- Task brief
Below are the records; copy exactly the stretch from the line containing "SPHERE (no. 1 from left)" through the line containing "CAR (no. 3 from", both ends included, and nothing else.

(Beginning of Entries shown)

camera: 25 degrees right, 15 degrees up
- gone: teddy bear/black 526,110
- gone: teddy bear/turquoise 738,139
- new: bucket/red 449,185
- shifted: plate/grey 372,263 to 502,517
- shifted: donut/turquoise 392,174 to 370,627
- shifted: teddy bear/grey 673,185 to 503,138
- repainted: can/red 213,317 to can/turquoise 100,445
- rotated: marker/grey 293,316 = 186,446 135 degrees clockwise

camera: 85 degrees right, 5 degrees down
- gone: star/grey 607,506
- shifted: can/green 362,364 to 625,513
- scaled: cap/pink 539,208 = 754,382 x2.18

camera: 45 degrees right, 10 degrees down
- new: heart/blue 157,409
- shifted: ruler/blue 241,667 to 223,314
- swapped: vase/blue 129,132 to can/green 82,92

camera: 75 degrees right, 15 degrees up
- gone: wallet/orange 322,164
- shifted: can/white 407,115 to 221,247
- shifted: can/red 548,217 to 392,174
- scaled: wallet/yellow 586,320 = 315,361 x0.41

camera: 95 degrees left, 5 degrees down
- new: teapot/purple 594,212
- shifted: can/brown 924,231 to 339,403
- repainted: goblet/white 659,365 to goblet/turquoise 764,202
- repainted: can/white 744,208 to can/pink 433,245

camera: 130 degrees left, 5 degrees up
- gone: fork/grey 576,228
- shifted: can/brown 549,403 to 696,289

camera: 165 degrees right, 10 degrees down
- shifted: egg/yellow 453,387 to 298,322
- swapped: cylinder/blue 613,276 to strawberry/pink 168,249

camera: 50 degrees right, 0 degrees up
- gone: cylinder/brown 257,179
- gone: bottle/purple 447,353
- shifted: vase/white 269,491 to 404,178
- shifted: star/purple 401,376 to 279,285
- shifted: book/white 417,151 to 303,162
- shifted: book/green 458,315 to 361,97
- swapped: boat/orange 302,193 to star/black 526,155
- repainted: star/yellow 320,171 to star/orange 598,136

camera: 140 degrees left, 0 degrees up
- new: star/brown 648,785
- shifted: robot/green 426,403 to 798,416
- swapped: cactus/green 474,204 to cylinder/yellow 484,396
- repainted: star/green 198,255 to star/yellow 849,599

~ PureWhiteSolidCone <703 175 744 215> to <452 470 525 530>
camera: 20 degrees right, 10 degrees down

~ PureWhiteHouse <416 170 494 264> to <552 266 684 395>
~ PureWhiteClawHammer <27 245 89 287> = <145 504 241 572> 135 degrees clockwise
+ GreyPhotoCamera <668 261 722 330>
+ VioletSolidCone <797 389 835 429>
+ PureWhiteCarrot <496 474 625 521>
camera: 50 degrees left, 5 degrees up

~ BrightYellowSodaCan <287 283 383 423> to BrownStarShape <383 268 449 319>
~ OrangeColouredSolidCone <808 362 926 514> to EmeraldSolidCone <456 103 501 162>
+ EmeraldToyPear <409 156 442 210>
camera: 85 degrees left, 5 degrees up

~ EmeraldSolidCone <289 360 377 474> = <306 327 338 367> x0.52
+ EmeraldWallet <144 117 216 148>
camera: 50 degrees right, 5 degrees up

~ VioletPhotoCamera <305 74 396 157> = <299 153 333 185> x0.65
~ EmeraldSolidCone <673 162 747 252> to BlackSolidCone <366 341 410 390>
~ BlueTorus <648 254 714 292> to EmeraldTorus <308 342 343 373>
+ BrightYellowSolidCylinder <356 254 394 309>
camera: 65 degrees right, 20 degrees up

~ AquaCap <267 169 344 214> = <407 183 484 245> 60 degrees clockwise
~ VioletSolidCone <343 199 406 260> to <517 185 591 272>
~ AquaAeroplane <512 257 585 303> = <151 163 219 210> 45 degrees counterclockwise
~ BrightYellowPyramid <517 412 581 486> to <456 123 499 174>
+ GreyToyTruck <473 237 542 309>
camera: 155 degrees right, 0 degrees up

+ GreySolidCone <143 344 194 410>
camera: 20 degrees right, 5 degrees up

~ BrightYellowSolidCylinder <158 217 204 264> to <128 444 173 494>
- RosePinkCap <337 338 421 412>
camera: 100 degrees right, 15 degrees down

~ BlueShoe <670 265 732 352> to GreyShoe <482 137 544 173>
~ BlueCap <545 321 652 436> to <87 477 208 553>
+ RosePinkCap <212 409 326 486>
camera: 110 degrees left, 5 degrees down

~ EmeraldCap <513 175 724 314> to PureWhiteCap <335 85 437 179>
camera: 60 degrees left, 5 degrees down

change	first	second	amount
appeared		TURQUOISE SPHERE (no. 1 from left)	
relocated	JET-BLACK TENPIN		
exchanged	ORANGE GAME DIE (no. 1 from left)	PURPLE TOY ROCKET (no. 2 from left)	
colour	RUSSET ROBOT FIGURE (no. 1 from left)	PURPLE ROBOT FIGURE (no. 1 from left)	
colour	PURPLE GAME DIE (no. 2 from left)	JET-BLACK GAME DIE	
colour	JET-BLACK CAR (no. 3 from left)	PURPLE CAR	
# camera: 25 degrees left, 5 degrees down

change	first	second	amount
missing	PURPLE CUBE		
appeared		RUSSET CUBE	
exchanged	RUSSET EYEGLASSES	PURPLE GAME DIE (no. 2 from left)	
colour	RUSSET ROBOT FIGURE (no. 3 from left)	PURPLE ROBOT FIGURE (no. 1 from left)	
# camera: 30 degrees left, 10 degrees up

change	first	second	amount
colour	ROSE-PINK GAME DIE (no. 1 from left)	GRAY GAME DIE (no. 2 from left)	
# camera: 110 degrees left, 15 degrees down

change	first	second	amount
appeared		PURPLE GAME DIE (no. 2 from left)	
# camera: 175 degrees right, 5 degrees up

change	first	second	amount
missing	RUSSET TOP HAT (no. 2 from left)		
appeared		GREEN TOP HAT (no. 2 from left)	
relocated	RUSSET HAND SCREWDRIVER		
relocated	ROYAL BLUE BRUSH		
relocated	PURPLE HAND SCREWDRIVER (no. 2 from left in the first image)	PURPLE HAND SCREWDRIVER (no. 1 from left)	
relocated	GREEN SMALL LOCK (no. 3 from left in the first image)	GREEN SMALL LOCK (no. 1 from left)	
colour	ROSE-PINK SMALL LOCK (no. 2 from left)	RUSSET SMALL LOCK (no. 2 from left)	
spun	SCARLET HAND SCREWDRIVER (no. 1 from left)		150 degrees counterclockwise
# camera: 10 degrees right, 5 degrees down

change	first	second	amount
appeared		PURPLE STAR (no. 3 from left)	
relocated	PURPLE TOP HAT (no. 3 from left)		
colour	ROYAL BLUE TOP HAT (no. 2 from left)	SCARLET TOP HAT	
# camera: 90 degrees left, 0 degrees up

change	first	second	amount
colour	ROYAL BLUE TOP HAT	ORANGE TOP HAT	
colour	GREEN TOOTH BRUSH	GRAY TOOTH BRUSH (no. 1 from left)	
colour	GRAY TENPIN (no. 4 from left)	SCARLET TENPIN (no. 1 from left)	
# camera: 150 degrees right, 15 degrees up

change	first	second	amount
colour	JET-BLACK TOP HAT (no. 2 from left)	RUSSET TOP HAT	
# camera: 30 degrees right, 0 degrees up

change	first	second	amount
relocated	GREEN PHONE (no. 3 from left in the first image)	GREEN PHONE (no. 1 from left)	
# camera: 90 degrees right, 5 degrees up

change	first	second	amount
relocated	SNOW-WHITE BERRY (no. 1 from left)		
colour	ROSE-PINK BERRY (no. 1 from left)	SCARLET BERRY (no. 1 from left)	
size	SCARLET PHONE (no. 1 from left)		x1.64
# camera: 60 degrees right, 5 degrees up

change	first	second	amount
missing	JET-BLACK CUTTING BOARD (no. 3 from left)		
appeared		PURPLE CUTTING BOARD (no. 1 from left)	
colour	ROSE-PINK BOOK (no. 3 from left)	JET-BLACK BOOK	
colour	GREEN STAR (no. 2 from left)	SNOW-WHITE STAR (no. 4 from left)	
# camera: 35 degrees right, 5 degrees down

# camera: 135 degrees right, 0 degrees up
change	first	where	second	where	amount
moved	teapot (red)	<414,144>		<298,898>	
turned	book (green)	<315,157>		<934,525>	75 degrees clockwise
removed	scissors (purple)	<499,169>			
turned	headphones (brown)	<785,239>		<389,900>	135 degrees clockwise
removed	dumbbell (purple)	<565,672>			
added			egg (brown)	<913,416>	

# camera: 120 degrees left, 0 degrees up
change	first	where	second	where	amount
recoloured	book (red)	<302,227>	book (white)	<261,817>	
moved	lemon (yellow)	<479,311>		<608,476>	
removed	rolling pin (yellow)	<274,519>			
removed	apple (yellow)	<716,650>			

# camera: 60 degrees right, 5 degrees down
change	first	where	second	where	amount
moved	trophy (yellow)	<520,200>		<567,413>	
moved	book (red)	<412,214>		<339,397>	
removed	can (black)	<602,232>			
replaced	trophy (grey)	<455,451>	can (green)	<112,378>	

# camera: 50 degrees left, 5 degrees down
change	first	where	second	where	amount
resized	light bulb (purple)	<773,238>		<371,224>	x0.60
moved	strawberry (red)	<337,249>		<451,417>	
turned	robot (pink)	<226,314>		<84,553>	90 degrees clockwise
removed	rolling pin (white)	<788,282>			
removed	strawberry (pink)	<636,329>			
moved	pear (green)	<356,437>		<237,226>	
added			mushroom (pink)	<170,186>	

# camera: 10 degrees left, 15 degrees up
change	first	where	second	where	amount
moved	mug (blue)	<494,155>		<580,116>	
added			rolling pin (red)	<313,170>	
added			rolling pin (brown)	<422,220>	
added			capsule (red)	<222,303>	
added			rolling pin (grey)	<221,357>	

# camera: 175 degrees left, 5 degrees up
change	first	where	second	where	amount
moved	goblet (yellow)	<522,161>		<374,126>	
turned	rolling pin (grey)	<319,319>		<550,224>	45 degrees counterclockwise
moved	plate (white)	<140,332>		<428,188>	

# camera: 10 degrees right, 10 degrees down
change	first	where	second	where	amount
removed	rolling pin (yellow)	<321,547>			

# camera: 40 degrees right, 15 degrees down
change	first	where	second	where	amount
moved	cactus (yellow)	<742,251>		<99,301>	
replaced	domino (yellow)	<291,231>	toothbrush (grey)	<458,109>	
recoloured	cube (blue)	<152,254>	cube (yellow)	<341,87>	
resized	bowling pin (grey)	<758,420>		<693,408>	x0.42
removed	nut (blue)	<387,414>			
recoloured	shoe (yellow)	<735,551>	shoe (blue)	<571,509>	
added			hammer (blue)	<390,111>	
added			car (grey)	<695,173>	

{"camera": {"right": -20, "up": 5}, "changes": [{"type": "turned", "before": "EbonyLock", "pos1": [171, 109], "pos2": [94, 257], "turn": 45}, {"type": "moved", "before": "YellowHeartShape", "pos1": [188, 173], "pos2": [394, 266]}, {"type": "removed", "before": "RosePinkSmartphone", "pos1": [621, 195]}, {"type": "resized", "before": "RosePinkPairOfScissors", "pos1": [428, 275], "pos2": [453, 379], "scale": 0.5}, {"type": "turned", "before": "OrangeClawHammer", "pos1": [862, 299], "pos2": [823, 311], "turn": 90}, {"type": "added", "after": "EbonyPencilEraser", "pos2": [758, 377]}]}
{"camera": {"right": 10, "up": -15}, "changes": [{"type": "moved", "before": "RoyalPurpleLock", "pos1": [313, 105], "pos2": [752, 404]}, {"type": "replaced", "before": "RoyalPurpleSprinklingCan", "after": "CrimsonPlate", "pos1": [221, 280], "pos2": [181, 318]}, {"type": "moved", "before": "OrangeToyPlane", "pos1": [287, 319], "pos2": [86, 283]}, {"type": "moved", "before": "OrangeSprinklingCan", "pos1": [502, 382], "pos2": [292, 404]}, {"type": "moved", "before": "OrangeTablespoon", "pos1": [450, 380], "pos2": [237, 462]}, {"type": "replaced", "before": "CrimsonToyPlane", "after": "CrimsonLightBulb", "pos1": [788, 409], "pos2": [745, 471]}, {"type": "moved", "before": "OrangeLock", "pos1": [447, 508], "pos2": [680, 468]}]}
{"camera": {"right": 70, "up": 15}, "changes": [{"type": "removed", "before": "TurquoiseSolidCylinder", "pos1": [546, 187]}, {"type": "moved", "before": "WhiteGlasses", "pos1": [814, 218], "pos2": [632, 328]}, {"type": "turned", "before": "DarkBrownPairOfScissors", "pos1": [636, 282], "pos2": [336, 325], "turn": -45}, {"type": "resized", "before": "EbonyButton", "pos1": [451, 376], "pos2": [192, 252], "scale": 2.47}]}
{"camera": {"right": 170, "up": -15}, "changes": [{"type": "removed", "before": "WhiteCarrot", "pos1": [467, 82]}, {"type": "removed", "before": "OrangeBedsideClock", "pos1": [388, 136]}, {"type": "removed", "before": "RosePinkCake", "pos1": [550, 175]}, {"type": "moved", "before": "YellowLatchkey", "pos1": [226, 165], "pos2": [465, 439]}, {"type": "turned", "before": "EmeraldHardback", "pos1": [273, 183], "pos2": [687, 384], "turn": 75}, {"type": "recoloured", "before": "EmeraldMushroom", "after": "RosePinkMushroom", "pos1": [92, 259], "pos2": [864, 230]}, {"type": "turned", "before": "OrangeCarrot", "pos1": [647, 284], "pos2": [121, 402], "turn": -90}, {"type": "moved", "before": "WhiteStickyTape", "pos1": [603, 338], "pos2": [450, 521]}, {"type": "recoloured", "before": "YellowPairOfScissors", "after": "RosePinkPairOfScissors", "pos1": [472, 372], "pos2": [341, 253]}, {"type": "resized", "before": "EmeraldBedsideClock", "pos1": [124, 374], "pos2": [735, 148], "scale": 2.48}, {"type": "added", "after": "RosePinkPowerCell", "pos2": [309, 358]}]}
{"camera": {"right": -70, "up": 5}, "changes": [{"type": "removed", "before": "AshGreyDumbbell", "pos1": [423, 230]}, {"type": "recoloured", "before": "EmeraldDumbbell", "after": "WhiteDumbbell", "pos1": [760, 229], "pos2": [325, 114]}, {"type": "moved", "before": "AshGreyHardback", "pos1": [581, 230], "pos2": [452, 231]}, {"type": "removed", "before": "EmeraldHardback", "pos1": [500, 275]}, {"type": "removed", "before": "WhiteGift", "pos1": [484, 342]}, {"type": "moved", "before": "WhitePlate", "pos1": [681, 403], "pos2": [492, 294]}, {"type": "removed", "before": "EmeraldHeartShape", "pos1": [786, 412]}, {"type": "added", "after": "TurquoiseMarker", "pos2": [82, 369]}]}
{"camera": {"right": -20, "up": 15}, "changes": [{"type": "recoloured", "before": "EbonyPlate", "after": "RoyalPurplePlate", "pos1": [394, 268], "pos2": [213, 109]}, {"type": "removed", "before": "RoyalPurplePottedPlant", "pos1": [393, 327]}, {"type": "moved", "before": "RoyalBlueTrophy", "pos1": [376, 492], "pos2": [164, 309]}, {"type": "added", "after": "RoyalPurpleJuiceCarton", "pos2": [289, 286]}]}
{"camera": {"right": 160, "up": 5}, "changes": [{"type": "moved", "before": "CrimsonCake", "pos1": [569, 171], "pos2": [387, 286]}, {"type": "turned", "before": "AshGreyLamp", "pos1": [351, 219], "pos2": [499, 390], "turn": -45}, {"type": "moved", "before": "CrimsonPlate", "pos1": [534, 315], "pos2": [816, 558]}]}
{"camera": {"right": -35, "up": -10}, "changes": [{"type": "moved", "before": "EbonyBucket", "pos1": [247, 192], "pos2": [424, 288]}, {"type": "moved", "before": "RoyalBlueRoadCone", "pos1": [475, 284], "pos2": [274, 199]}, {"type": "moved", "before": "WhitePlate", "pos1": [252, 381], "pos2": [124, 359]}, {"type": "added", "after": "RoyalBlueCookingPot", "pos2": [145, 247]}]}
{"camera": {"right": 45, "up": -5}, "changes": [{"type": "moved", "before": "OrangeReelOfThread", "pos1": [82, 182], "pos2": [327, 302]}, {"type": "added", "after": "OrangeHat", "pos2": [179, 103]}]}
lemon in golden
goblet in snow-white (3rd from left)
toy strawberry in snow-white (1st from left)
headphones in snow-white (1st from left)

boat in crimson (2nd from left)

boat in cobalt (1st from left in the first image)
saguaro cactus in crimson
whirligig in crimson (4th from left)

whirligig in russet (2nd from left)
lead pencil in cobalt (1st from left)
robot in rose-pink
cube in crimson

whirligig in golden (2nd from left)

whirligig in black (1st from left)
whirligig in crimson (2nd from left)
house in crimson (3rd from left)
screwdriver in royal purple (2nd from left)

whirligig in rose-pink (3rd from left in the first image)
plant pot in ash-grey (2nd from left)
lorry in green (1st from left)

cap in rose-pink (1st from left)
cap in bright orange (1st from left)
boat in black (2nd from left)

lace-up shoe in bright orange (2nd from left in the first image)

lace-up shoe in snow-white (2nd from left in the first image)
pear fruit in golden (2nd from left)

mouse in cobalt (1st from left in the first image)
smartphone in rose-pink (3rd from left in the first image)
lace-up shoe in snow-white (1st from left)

(End of Entries shown)

- Response to this task
appeared		TURQUOISE SPHERE (no. 1 from left)	
relocated	JET-BLACK TENPIN		
exchanged	ORANGE GAME DIE (no. 1 from left)	PURPLE TOY ROCKET (no. 2 from left)	
colour	RUSSET ROBOT FIGURE (no. 1 from left)	PURPLE ROBOT FIGURE (no. 1 from left)	
colour	PURPLE GAME DIE (no. 2 from left)	JET-BLACK GAME DIE	
colour	JET-BLACK CAR (no. 3 from left)	PURPLE CAR	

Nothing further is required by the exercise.